● WRITTEN REQUEST:
Copy every row below character for character, and leave the pictures out of your copy.

* Start ENTRIES *

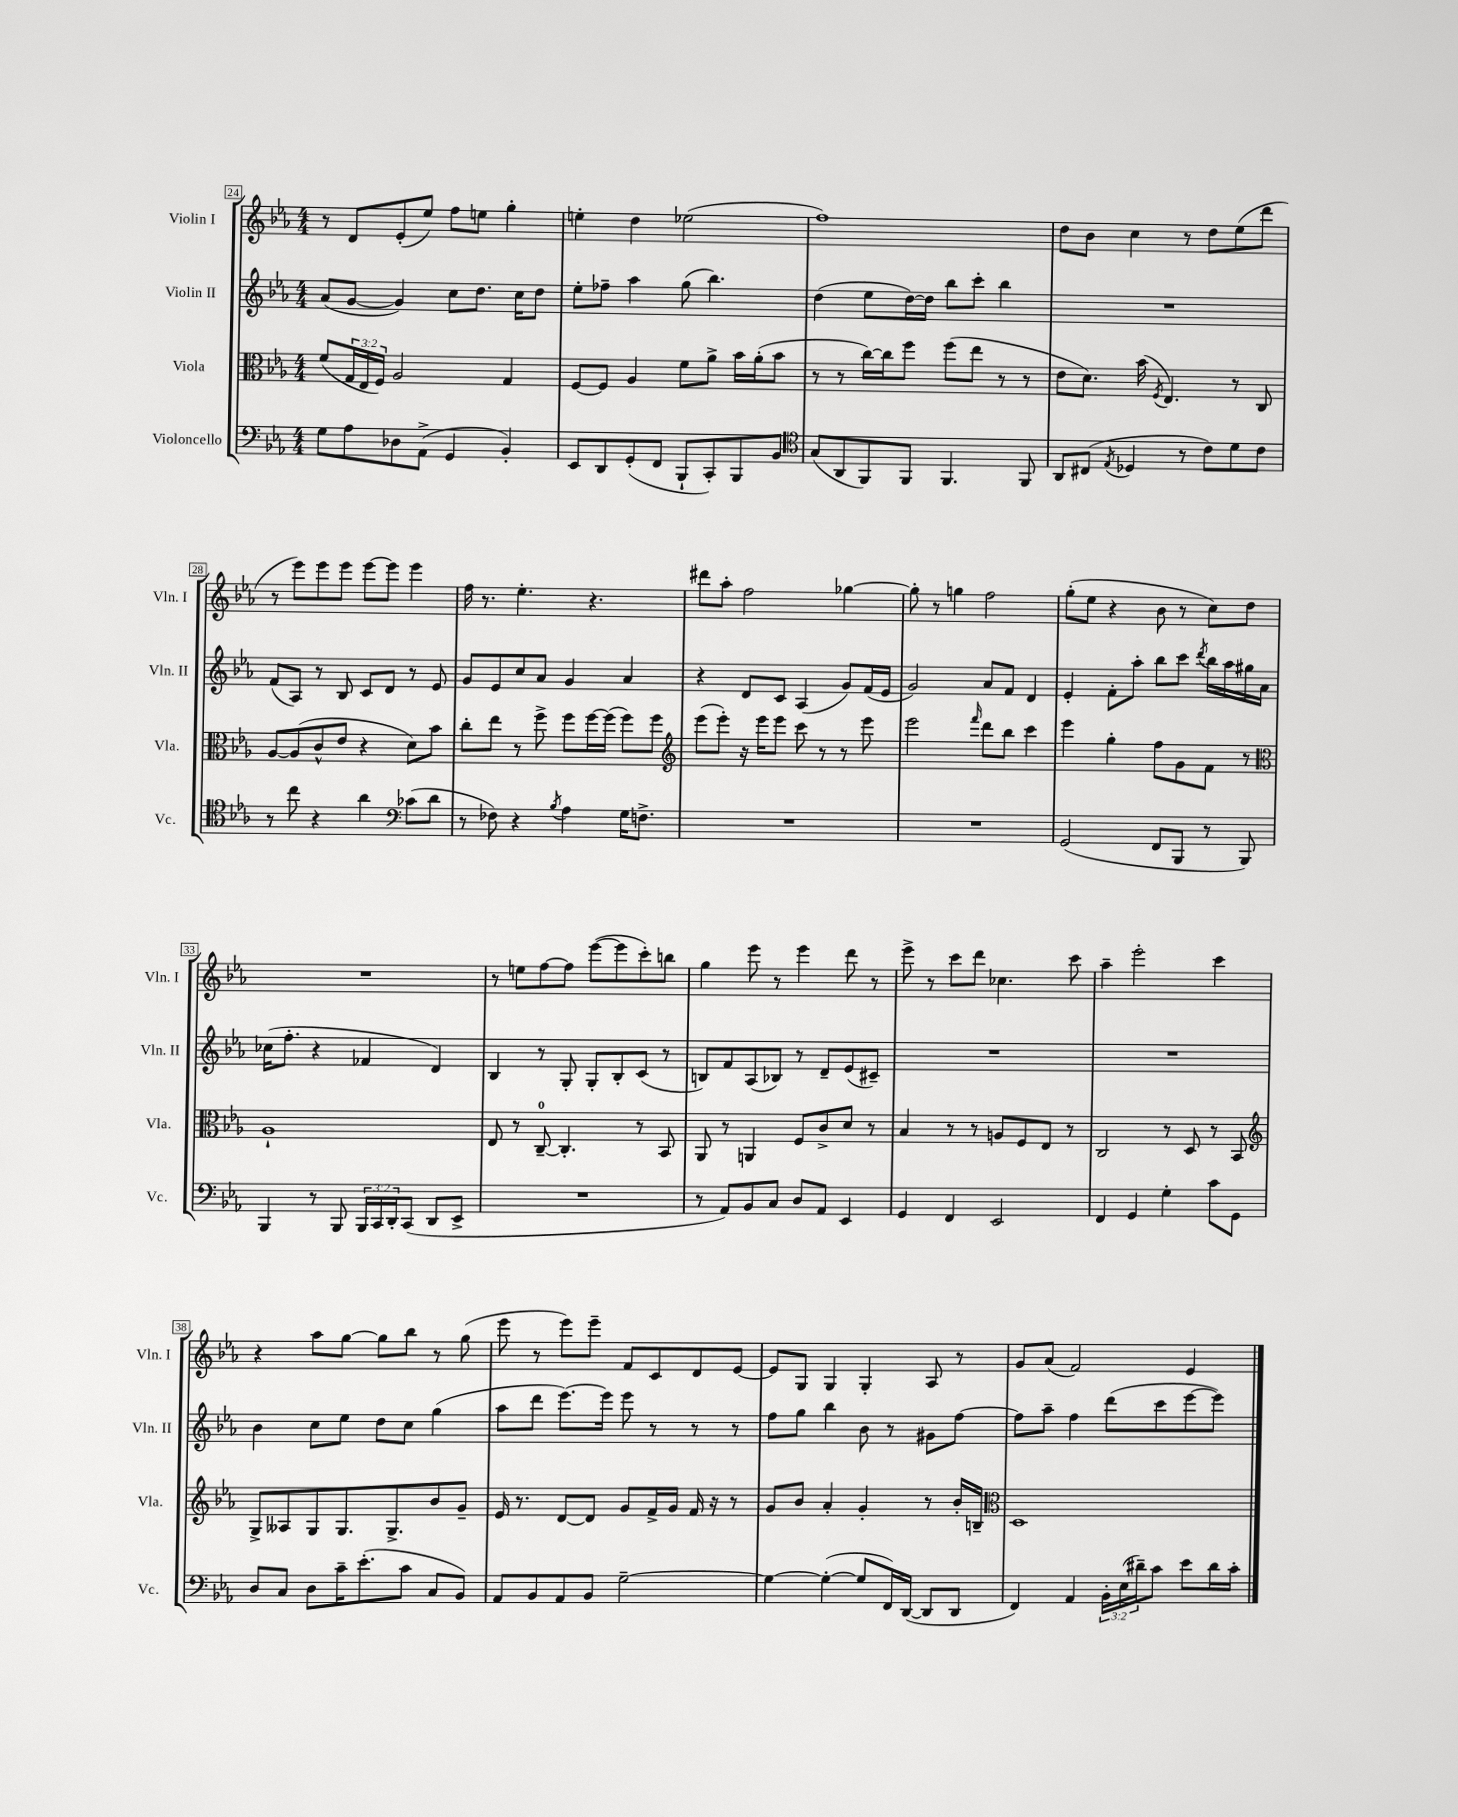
<<
\new StaffGroup <<
\new Staff = "s0" \with { instrumentName = "Violin I" shortInstrumentName = "Vln. I" } {
    \clef treble \key ees \major \numericTimeSignature \time 4/4
    r8 d'8 ees'8-.( ees''8) f''8 e''8 g''4-. |
    e''4-. d''4 ees''2( |
    f''1) |
    d''8 bes'8 c''4 r8 d''8 ees''8( d'''8 |
    r8 ees'''8) ees'''8 ees'''8 ees'''8~ ees'''8 ees'''4 |
    f''16 r8. ees''4.-. r4. |
    dis'''8 aes''8-. f''2 ges''4~ |
    ges''8-. r8 g''4 f''2 |
    g''8-.( ees''8 r4 bes'8 r8 c''8) d''8 |
    R1 |
    r8 e''8 f''8~ f''8 ees'''8~( ees'''8 c'''8-.) b''8 |
    g''4 ees'''8 r8 ees'''4 d'''8 r8 |
    ees'''8-> r8 c'''8 d'''8 ces''4. c'''8 |
    aes''4-- ees'''2-. c'''4 |
    r4 aes''8 g''8~ g''8 bes''8 r8 g''8( |
    ees'''8 r8 ees'''8) ees'''8-- f'8 c'8 d'8 ees'8~ |
    ees'8 g8 g4 g4-. aes8 r8 |
    g'8 aes'8( f'2) ees'4 \bar "|." |
}
\new Staff = "s1" \with { instrumentName = "Violin II" shortInstrumentName = "Vln. II" } {
    \clef treble \key ees \major \numericTimeSignature \time 4/4
    aes'8( g'8~ g'4) c''8 d''8. c''16 d''8 |
    ees''8-. fes''8-- aes''4 g''8( bes''4.) |
    d''4( ees''8 d''16~) d''16 bes''8 c'''8-. bes''4 |
    R1 |
    f'8( aes8) r8 bes8 c'8 d'8 r8 ees'8 |
    g'8 ees'8 c''8 aes'8 g'4 aes'4 |
    r4 d'8 c'8 aes4( g'8) f'16( ees'16 |
    g'2) aes'8 f'8 d'4 |
    ees'4-. f'8-. aes''8-. bes''8 c'''8 \acciaccatura { d'''8 } bes''16 aes''16 gis''16 aes'16 |
    ces''16( f''8.-. r4 fes'4 d'4) |
    bes4 r8 g8-. g8-. bes8-. c'8( r8 |
    b8) f'8 aes8( bes8) r8 d'8-- ees'8( cis'8--) |
    R1 |
    R1 |
    bes'4 c''8 ees''8 d''8 c''8 g''4( |
    aes''8 d'''8 ees'''8.~) ees'''16 ees'''8 r8 r8 r8 |
    f''8 g''8 bes''4 bes'8 r8 gis'8 f''8~ |
    f''8 aes''8-- f''4 d'''8( c'''8 ees'''8~ ees'''8) \bar "|." |
}
\new Staff = "s2" \with { instrumentName = "Viola" shortInstrumentName = "Vla." } {
    \clef alto \key ees \major \numericTimeSignature \time 4/4 \override Staff.TupletNumber.text = #tuplet-number::calc-fraction-text
    f'8( \tuplet 3/2 { g16 ees16 f16) } aes2 g4 |
    f8~ f8 aes4 f'8 aes'8-> bes'16 aes'16-.( bes'8 |
    r8 r8 c''16~) c''16 f''8 f''8( ees''8 r8 r8 |
    ees'8 d'8.) bes'16( \acciaccatura { f8 } ees4.) r8 c8 |
    aes8~ aes8( c'8-^ ees'8 r4 d'8) bes'8 |
    c''8-. ees''8 r8 f''8-> f''8 f''16~ f''16( f''8) f''8 |
    \clef treble ees'''8( ees'''8-.) r16 ees'''16 ees'''8 c'''8 r8 r8 ees'''8 |
    ees'''2 \grace { f'''16 } d'''8 bes''8 c'''4 |
    ees'''4 g''4-. f''8 g'8 f'8 r8 |
    \clef alto aes1-! |
    ees8 r8 c8-0~-- c4.-. r8 bes,8 |
    aes,8 r8 a,4 f8 c'8-> d'8 r8 |
    bes4 r8 r8 a8 f8 ees8 r8 |
    c2 r8 d8 r8 bes,8 |
    \clef treble g8-> aeses8 g8 g8. g8.-> bes'8 g'8-- |
    ees'16 r8. d'8~ d'8 g'8 f'16-> g'16 f'16 r16 r8 |
    g'8 bes'8 aes'4-. g'4-. r8 bes'16-. b16-- |
    \clef alto d1 \bar "|." |
}
\new Staff = "s3" \with { instrumentName = "Violoncello" shortInstrumentName = "Vc." } {
    \clef bass \key ees \major \numericTimeSignature \time 4/4 \override Staff.TupletNumber.text = #tuplet-number::calc-fraction-text
    g8 aes8 des8 aes,8->( g,4 bes,4-.) |
    ees,8 d,8 g,8-.( f,8 bes,,8-! c,8-.) bes,,8 bes,8 |
    \clef tenor g8( aes,8 f,8) f,8 f,4. f,8 |
    aes,8 cis8( \acciaccatura { ees8 } des4 r8 c'8) d'8 c'8 |
    r8 c''8 r4 aes'4 \clef bass ces'8( d'8 |
    r8 fes8) r4 \acciaccatura { bes8 } aes4 g16 f8.-> |
    R1 |
    R1 |
    g,2( f,8 bes,,8 r8 bes,,8) |
    bes,,4 r8 bes,,8 \tuplet 3/2 { bes,,16 c,16 d,16-. } c,8( d,8 ees,8-> |
    R1 |
    r8 aes,8) bes,8 c8 d8 aes,8 ees,4 |
    g,4 f,4 ees,2 |
    f,4 g,4 g4-. c'8 g,8 |
    d8 c8 d8 c'16-- ees'8.-.( c'8 c8 bes,8) |
    aes,8 bes,8 aes,8 bes,8 g2~-- |
    g4~ g4~-.( g8 f,16) d,16~( d,8 d,8 |
    f,4) aes,4 \tuplet 3/2 { bes,16-. ees16( dis'16--) } c'8 ees'8 dis'16 c'16-. \bar "|." |
}
>>
>>
\layout { \context { \Score currentBarNumber = #24 \override BarNumber.stencil = #(make-stencil-boxer 0.1 0.3 ly:text-interface::print) } }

* End ENTRIES *

● WORKED SOLUTION:
<<
\new StaffGroup <<
\new Staff = "s0" \with { instrumentName = "Violin I" shortInstrumentName = "Vln. I" } {
    \clef treble \key ees \major \numericTimeSignature \time 4/4
    r8 d'8 ees'8-.( ees''8) f''8 e''8 g''4-. |
    e''4-. d''4 ees''2( |
    f''1) |
    d''8 bes'8 c''4 r8 d''8 ees''8( d'''8 |
    r8 ees'''8) ees'''8 ees'''8 ees'''8~ ees'''8 ees'''4 |
    f''16 r8. ees''4.-. r4. |
    dis'''8 aes''8-. f''2 ges''4~ |
    ges''8-. r8 g''4 f''2 |
    g''8-.( ees''8 r4 bes'8 r8 c''8) d''8 |
    R1 |
    r8 e''8 f''8~ f''8 ees'''8~( ees'''8 c'''8-.) b''8 |
    g''4 ees'''8 r8 ees'''4 d'''8 r8 |
    ees'''8-> r8 c'''8 d'''8 ces''4. c'''8 |
    aes''4-- ees'''2-. c'''4 |
    r4 aes''8 g''8~ g''8 bes''8 r8 g''8( |
    ees'''8 r8 ees'''8) ees'''8-- f'8 c'8 d'8 ees'8~ |
    ees'8 g8 g4 g4-. aes8 r8 |
    g'8 aes'8( f'2) ees'4 \bar "|." |
}
\new Staff = "s1" \with { instrumentName = "Violin II" shortInstrumentName = "Vln. II" } {
    \clef treble \key ees \major \numericTimeSignature \time 4/4
    aes'8( g'8~ g'4) c''8 d''8. c''16 d''8 |
    ees''8-. fes''8-- aes''4 g''8( bes''4.) |
    d''4( ees''8 d''16~) d''16 bes''8 c'''8-. bes''4 |
    R1 |
    f'8( aes8) r8 bes8 c'8 d'8 r8 ees'8 |
    g'8 ees'8 c''8 aes'8 g'4 aes'4 |
    r4 d'8 c'8 aes4( g'8) f'16( ees'16 |
    g'2) aes'8 f'8 d'4 |
    ees'4-. f'8-. aes''8-. bes''8 c'''8 \acciaccatura { d'''8 } bes''16 aes''16 gis''16 aes'16 |
    ces''16( f''8.-. r4 fes'4 d'4) |
    bes4 r8 g8-. g8-. bes8-. c'8( r8 |
    b8) f'8 aes8( bes8) r8 d'8-- ees'8( cis'8--) |
    R1 |
    R1 |
    bes'4 c''8 ees''8 d''8 c''8 g''4( |
    aes''8 d'''8 ees'''8.~) ees'''16 ees'''8 r8 r8 r8 |
    f''8 g''8 bes''4 bes'8 r8 gis'8 f''8~ |
    f''8 aes''8-- f''4 d'''8( c'''8 ees'''8~ ees'''8) \bar "|." |
}
\new Staff = "s2" \with { instrumentName = "Viola" shortInstrumentName = "Vla." } {
    \clef alto \key ees \major \numericTimeSignature \time 4/4 \override Staff.TupletNumber.text = #tuplet-number::calc-fraction-text
    f'8( \tuplet 3/2 { g16 ees16 f16) } aes2 g4 |
    f8~ f8 aes4 f'8 aes'8-> bes'16 aes'16-.( bes'8 |
    r8 r8 c''16~) c''16 f''8 f''8( ees''8 r8 r8 |
    ees'8 d'8.) bes'16( \acciaccatura { f8 } ees4.) r8 c8 |
    aes8~ aes8( c'8-^ ees'8 r4 d'8) bes'8 |
    c''8-. ees''8 r8 f''8-> f''8 f''16~ f''16( f''8) f''8 |
    \clef treble ees'''8( ees'''8-.) r16 ees'''16 ees'''8 c'''8 r8 r8 ees'''8 |
    ees'''2 \grace { f'''16 } d'''8 bes''8 c'''4 |
    ees'''4 g''4-. f''8 g'8 f'8 r8 |
    \clef alto aes1-! |
    ees8 r8 c8-0~-- c4.-. r8 bes,8 |
    aes,8 r8 a,4 f8 c'8-> d'8 r8 |
    bes4 r8 r8 a8 f8 ees8 r8 |
    c2 r8 d8 r8 bes,8 |
    \clef treble g8-> aeses8 g8 g8. g8.-> bes'8 g'8-- |
    ees'16 r8. d'8~ d'8 g'8 f'16-> g'16 f'16 r16 r8 |
    g'8 bes'8 aes'4-. g'4-. r8 bes'16-. b16-- |
    \clef alto d1 \bar "|." |
}
\new Staff = "s3" \with { instrumentName = "Violoncello" shortInstrumentName = "Vc." } {
    \clef bass \key ees \major \numericTimeSignature \time 4/4 \override Staff.TupletNumber.text = #tuplet-number::calc-fraction-text
    g8 aes8 des8 aes,8->( g,4 bes,4-.) |
    ees,8 d,8 g,8-.( f,8 bes,,8-! c,8-.) bes,,8 bes,8 |
    \clef tenor g8( aes,8 f,8) f,8 f,4. f,8 |
    aes,8 cis8( \acciaccatura { ees8 } des4 r8 c'8) d'8 c'8 |
    r8 c''8 r4 aes'4 \clef bass ces'8( d'8 |
    r8 fes8) r4 \acciaccatura { bes8 } aes4 g16 f8.-> |
    R1 |
    R1 |
    g,2( f,8 bes,,8 r8 bes,,8) |
    bes,,4 r8 bes,,8 \tuplet 3/2 { bes,,16 c,16 d,16-. } c,8( d,8 ees,8-> |
    R1 |
    r8 aes,8) bes,8 c8 d8 aes,8 ees,4 |
    g,4 f,4 ees,2 |
    f,4 g,4 g4-. c'8 g,8 |
    d8 c8 d8 c'16-- ees'8.-.( c'8 c8 bes,8) |
    aes,8 bes,8 aes,8 bes,8 g2~-- |
    g4~ g4~-.( g8 f,16) d,16~( d,8 d,8 |
    f,4) aes,4 \tuplet 3/2 { bes,16-. ees16( dis'16--) } c'8 ees'8 dis'16 c'16-. \bar "|." |
}
>>
>>
\layout { \context { \Score currentBarNumber = #24 \override BarNumber.stencil = #(make-stencil-boxer 0.1 0.3 ly:text-interface::print) } }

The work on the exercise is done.